▶ [YOUR GOAL]: In the data that follows, count every line holding the string "green" and give the count alone.

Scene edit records

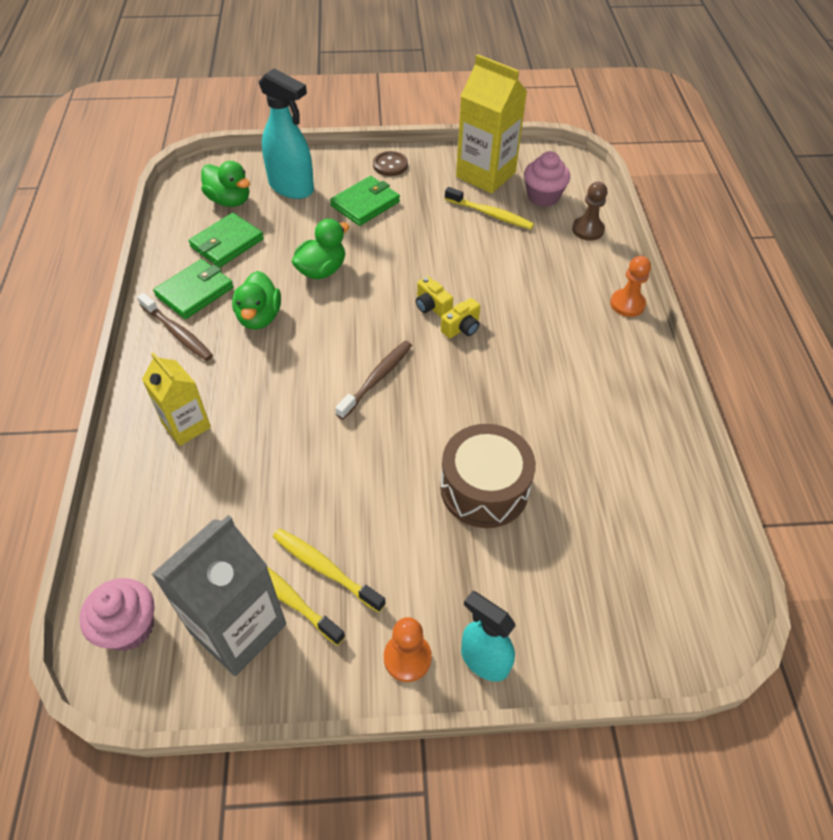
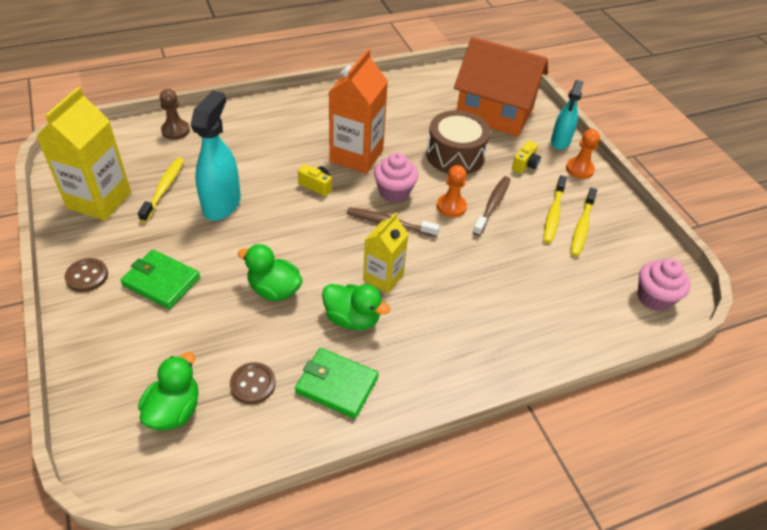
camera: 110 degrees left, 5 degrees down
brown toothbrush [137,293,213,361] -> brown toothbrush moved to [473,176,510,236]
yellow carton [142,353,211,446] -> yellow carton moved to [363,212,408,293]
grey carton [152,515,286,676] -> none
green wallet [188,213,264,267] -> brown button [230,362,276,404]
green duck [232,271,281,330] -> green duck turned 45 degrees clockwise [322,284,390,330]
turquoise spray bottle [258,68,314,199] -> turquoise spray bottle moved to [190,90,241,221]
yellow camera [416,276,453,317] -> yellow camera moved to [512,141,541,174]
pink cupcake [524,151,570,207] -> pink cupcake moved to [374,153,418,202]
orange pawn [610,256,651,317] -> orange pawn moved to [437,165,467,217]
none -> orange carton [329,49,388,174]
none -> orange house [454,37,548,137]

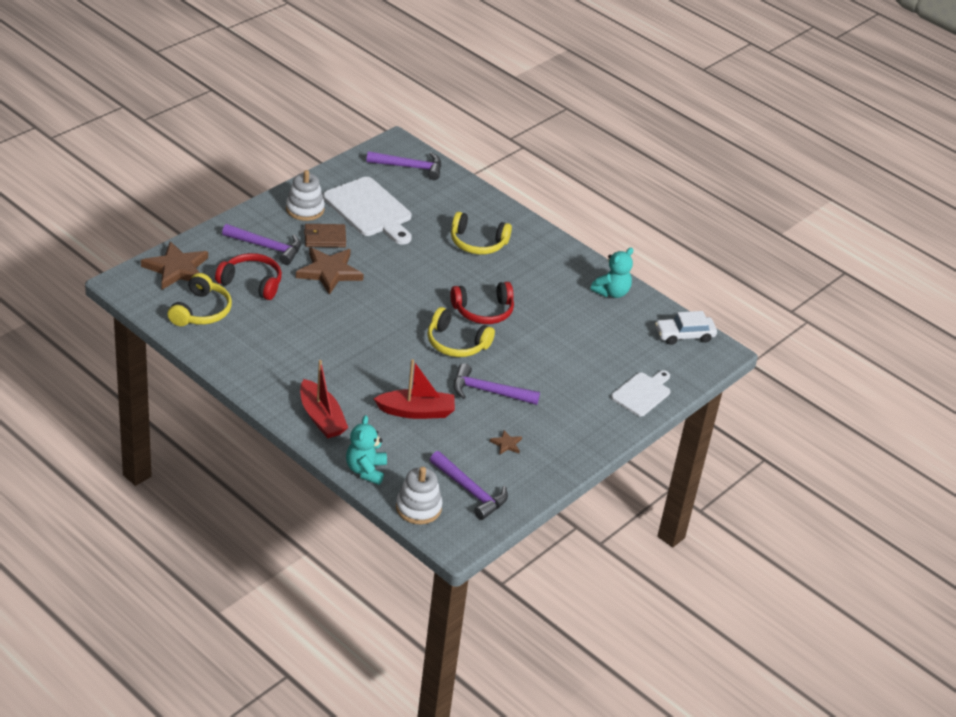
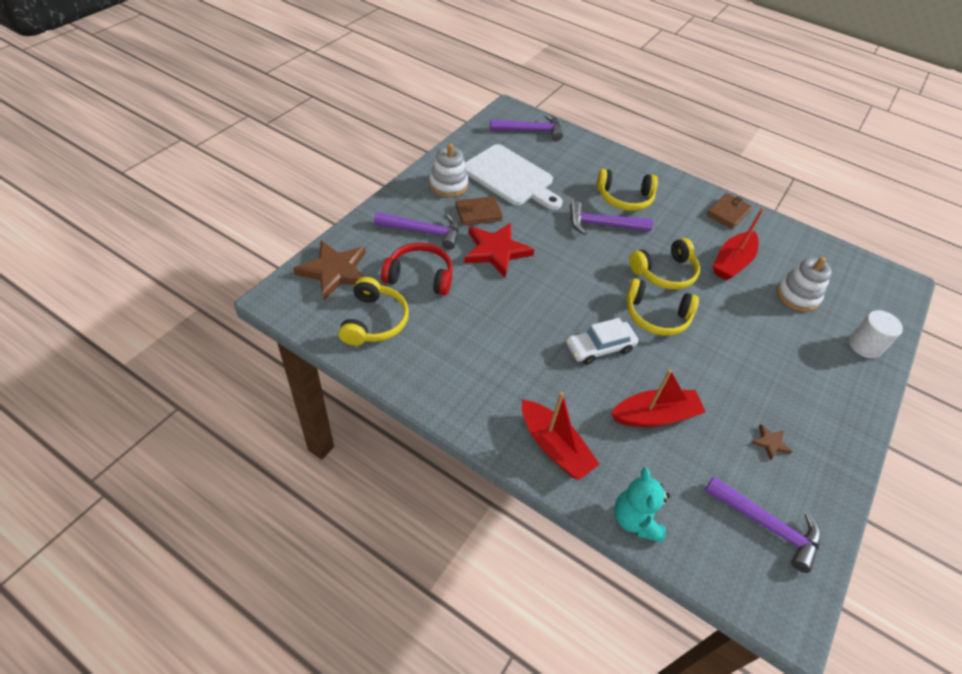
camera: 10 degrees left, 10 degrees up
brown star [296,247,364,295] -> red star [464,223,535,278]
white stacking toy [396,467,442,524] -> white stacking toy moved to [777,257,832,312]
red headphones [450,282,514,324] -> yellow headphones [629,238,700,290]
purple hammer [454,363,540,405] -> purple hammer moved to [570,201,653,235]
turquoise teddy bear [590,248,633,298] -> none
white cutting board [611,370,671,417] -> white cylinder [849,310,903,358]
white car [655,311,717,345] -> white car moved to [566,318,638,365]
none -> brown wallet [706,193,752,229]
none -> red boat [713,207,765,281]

▶ [WRITTEN SOLUTION]: 2